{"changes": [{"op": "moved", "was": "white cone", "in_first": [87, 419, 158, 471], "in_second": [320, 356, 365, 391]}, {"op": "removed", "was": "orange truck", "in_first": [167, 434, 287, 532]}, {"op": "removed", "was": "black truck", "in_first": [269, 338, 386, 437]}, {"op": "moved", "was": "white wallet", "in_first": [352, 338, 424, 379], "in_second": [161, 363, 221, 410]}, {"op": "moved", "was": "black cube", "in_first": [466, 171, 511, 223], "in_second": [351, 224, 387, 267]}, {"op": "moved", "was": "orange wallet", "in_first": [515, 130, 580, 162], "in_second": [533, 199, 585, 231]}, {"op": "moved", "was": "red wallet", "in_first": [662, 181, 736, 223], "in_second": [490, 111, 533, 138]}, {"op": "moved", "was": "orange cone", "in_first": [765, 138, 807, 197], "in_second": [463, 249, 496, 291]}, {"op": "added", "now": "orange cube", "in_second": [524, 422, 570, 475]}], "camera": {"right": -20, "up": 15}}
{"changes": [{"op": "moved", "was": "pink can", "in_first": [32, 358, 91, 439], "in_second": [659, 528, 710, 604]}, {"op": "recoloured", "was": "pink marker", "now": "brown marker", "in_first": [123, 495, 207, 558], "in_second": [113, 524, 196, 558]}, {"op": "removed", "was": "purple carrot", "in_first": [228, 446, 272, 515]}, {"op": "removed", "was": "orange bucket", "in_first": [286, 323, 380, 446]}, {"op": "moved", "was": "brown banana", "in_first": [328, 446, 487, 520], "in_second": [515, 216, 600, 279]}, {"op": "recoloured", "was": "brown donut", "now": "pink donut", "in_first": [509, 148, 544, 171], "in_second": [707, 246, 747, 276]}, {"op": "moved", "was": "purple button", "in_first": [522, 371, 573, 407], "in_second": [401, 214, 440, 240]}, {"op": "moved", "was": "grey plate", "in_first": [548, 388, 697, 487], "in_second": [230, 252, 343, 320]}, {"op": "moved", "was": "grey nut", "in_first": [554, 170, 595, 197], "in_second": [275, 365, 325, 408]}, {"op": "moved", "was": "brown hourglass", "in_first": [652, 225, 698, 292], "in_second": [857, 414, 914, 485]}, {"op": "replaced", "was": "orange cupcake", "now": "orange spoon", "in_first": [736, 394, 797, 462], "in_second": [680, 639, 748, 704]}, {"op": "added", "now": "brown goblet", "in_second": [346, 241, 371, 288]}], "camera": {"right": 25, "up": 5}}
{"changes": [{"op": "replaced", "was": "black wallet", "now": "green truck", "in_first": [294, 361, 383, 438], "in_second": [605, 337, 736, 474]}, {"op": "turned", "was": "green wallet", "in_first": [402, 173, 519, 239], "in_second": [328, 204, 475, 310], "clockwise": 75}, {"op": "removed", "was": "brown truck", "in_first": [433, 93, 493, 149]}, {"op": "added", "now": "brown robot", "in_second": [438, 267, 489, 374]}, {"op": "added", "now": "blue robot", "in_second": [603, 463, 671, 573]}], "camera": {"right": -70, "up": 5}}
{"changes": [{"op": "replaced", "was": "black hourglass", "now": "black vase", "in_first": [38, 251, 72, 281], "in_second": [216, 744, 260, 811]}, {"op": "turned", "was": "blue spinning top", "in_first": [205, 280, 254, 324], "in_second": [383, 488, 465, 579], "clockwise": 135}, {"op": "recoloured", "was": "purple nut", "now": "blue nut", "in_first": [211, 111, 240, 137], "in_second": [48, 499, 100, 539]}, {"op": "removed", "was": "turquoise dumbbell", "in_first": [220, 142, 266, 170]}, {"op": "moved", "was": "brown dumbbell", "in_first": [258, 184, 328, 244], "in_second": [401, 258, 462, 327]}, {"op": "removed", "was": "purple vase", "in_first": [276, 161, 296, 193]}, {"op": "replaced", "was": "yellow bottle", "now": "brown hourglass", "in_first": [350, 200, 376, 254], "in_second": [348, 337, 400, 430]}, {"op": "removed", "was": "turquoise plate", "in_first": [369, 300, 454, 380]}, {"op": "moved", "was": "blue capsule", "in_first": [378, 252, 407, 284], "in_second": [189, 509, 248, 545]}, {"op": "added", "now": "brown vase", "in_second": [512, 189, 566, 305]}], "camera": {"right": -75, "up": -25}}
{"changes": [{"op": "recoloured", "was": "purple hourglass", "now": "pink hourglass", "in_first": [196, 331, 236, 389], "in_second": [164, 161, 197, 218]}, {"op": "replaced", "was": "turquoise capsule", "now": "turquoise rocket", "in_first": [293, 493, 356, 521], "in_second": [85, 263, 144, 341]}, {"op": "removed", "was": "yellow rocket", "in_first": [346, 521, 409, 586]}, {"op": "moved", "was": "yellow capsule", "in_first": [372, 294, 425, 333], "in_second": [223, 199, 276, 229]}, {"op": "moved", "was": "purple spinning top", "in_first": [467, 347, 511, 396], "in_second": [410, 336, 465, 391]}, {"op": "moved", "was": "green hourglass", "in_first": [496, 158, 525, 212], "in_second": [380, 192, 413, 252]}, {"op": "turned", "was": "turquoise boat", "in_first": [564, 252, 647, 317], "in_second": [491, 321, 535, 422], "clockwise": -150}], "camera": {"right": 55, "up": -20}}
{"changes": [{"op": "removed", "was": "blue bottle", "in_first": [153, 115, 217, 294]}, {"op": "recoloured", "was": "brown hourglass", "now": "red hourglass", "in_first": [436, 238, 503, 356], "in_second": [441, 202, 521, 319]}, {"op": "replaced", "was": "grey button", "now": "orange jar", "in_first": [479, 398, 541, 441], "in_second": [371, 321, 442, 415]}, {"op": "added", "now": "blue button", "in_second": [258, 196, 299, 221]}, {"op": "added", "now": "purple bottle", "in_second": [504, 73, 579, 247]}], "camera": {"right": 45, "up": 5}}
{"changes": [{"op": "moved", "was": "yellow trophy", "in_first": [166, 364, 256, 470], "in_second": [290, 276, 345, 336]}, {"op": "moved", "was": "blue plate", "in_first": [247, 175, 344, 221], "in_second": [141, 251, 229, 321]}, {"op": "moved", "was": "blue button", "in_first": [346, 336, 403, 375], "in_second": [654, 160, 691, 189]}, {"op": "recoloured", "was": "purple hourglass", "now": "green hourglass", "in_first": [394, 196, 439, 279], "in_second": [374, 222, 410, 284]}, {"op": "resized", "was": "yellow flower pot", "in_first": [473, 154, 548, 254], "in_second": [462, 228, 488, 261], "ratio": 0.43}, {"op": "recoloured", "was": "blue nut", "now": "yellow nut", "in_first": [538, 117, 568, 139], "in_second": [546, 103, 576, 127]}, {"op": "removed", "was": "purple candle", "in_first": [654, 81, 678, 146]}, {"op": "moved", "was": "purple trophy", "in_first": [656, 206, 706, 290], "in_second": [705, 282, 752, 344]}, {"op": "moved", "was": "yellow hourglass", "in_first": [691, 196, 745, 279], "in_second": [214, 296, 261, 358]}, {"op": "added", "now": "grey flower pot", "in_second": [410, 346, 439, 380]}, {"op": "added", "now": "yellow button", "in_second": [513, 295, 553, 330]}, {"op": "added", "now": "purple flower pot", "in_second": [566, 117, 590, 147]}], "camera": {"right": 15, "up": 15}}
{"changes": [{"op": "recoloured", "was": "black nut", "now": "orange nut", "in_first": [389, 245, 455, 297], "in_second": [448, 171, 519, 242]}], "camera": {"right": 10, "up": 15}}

□ □ □ □

After reading the entries, reproduce every one of them exactly.

{"changes": [{"op": "moved", "was": "white cone", "in_first": [87, 419, 158, 471], "in_second": [320, 356, 365, 391]}, {"op": "removed", "was": "orange truck", "in_first": [167, 434, 287, 532]}, {"op": "removed", "was": "black truck", "in_first": [269, 338, 386, 437]}, {"op": "moved", "was": "white wallet", "in_first": [352, 338, 424, 379], "in_second": [161, 363, 221, 410]}, {"op": "moved", "was": "black cube", "in_first": [466, 171, 511, 223], "in_second": [351, 224, 387, 267]}, {"op": "moved", "was": "orange wallet", "in_first": [515, 130, 580, 162], "in_second": [533, 199, 585, 231]}, {"op": "moved", "was": "red wallet", "in_first": [662, 181, 736, 223], "in_second": [490, 111, 533, 138]}, {"op": "moved", "was": "orange cone", "in_first": [765, 138, 807, 197], "in_second": [463, 249, 496, 291]}, {"op": "added", "now": "orange cube", "in_second": [524, 422, 570, 475]}], "camera": {"right": -20, "up": 15}}
{"changes": [{"op": "moved", "was": "pink can", "in_first": [32, 358, 91, 439], "in_second": [659, 528, 710, 604]}, {"op": "recoloured", "was": "pink marker", "now": "brown marker", "in_first": [123, 495, 207, 558], "in_second": [113, 524, 196, 558]}, {"op": "removed", "was": "purple carrot", "in_first": [228, 446, 272, 515]}, {"op": "removed", "was": "orange bucket", "in_first": [286, 323, 380, 446]}, {"op": "moved", "was": "brown banana", "in_first": [328, 446, 487, 520], "in_second": [515, 216, 600, 279]}, {"op": "recoloured", "was": "brown donut", "now": "pink donut", "in_first": [509, 148, 544, 171], "in_second": [707, 246, 747, 276]}, {"op": "moved", "was": "purple button", "in_first": [522, 371, 573, 407], "in_second": [401, 214, 440, 240]}, {"op": "moved", "was": "grey plate", "in_first": [548, 388, 697, 487], "in_second": [230, 252, 343, 320]}, {"op": "moved", "was": "grey nut", "in_first": [554, 170, 595, 197], "in_second": [275, 365, 325, 408]}, {"op": "moved", "was": "brown hourglass", "in_first": [652, 225, 698, 292], "in_second": [857, 414, 914, 485]}, {"op": "replaced", "was": "orange cupcake", "now": "orange spoon", "in_first": [736, 394, 797, 462], "in_second": [680, 639, 748, 704]}, {"op": "added", "now": "brown goblet", "in_second": [346, 241, 371, 288]}], "camera": {"right": 25, "up": 5}}
{"changes": [{"op": "replaced", "was": "black wallet", "now": "green truck", "in_first": [294, 361, 383, 438], "in_second": [605, 337, 736, 474]}, {"op": "turned", "was": "green wallet", "in_first": [402, 173, 519, 239], "in_second": [328, 204, 475, 310], "clockwise": 75}, {"op": "removed", "was": "brown truck", "in_first": [433, 93, 493, 149]}, {"op": "added", "now": "brown robot", "in_second": [438, 267, 489, 374]}, {"op": "added", "now": "blue robot", "in_second": [603, 463, 671, 573]}], "camera": {"right": -70, "up": 5}}
{"changes": [{"op": "replaced", "was": "black hourglass", "now": "black vase", "in_first": [38, 251, 72, 281], "in_second": [216, 744, 260, 811]}, {"op": "turned", "was": "blue spinning top", "in_first": [205, 280, 254, 324], "in_second": [383, 488, 465, 579], "clockwise": 135}, {"op": "recoloured", "was": "purple nut", "now": "blue nut", "in_first": [211, 111, 240, 137], "in_second": [48, 499, 100, 539]}, {"op": "removed", "was": "turquoise dumbbell", "in_first": [220, 142, 266, 170]}, {"op": "moved", "was": "brown dumbbell", "in_first": [258, 184, 328, 244], "in_second": [401, 258, 462, 327]}, {"op": "removed", "was": "purple vase", "in_first": [276, 161, 296, 193]}, {"op": "replaced", "was": "yellow bottle", "now": "brown hourglass", "in_first": [350, 200, 376, 254], "in_second": [348, 337, 400, 430]}, {"op": "removed", "was": "turquoise plate", "in_first": [369, 300, 454, 380]}, {"op": "moved", "was": "blue capsule", "in_first": [378, 252, 407, 284], "in_second": [189, 509, 248, 545]}, {"op": "added", "now": "brown vase", "in_second": [512, 189, 566, 305]}], "camera": {"right": -75, "up": -25}}
{"changes": [{"op": "recoloured", "was": "purple hourglass", "now": "pink hourglass", "in_first": [196, 331, 236, 389], "in_second": [164, 161, 197, 218]}, {"op": "replaced", "was": "turquoise capsule", "now": "turquoise rocket", "in_first": [293, 493, 356, 521], "in_second": [85, 263, 144, 341]}, {"op": "removed", "was": "yellow rocket", "in_first": [346, 521, 409, 586]}, {"op": "moved", "was": "yellow capsule", "in_first": [372, 294, 425, 333], "in_second": [223, 199, 276, 229]}, {"op": "moved", "was": "purple spinning top", "in_first": [467, 347, 511, 396], "in_second": [410, 336, 465, 391]}, {"op": "moved", "was": "green hourglass", "in_first": [496, 158, 525, 212], "in_second": [380, 192, 413, 252]}, {"op": "turned", "was": "turquoise boat", "in_first": [564, 252, 647, 317], "in_second": [491, 321, 535, 422], "clockwise": -150}], "camera": {"right": 55, "up": -20}}
{"changes": [{"op": "removed", "was": "blue bottle", "in_first": [153, 115, 217, 294]}, {"op": "recoloured", "was": "brown hourglass", "now": "red hourglass", "in_first": [436, 238, 503, 356], "in_second": [441, 202, 521, 319]}, {"op": "replaced", "was": "grey button", "now": "orange jar", "in_first": [479, 398, 541, 441], "in_second": [371, 321, 442, 415]}, {"op": "added", "now": "blue button", "in_second": [258, 196, 299, 221]}, {"op": "added", "now": "purple bottle", "in_second": [504, 73, 579, 247]}], "camera": {"right": 45, "up": 5}}
{"changes": [{"op": "moved", "was": "yellow trophy", "in_first": [166, 364, 256, 470], "in_second": [290, 276, 345, 336]}, {"op": "moved", "was": "blue plate", "in_first": [247, 175, 344, 221], "in_second": [141, 251, 229, 321]}, {"op": "moved", "was": "blue button", "in_first": [346, 336, 403, 375], "in_second": [654, 160, 691, 189]}, {"op": "recoloured", "was": "purple hourglass", "now": "green hourglass", "in_first": [394, 196, 439, 279], "in_second": [374, 222, 410, 284]}, {"op": "resized", "was": "yellow flower pot", "in_first": [473, 154, 548, 254], "in_second": [462, 228, 488, 261], "ratio": 0.43}, {"op": "recoloured", "was": "blue nut", "now": "yellow nut", "in_first": [538, 117, 568, 139], "in_second": [546, 103, 576, 127]}, {"op": "removed", "was": "purple candle", "in_first": [654, 81, 678, 146]}, {"op": "moved", "was": "purple trophy", "in_first": [656, 206, 706, 290], "in_second": [705, 282, 752, 344]}, {"op": "moved", "was": "yellow hourglass", "in_first": [691, 196, 745, 279], "in_second": [214, 296, 261, 358]}, {"op": "added", "now": "grey flower pot", "in_second": [410, 346, 439, 380]}, {"op": "added", "now": "yellow button", "in_second": [513, 295, 553, 330]}, {"op": "added", "now": "purple flower pot", "in_second": [566, 117, 590, 147]}], "camera": {"right": 15, "up": 15}}
{"changes": [{"op": "recoloured", "was": "black nut", "now": "orange nut", "in_first": [389, 245, 455, 297], "in_second": [448, 171, 519, 242]}], "camera": {"right": 10, "up": 15}}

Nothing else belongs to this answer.